Task objective:
Please copy the following lines word for word, leaving out the pictures.

Data under study:
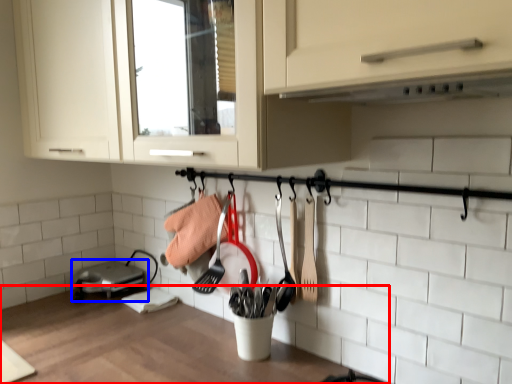
Question: Which object appears farthest to the camera in this image, countertop (highlighted by a red box) or home appliance (highlighted by a blue box)?

Choices:
 (A) countertop
 (B) home appliance

Answer: (B)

Answer section:
Question: Which object appears farthest to the camera in this image, countertop (highlighted by a red box) or home appliance (highlighted by a blue box)?

Choices:
 (A) countertop
 (B) home appliance

Answer: (B)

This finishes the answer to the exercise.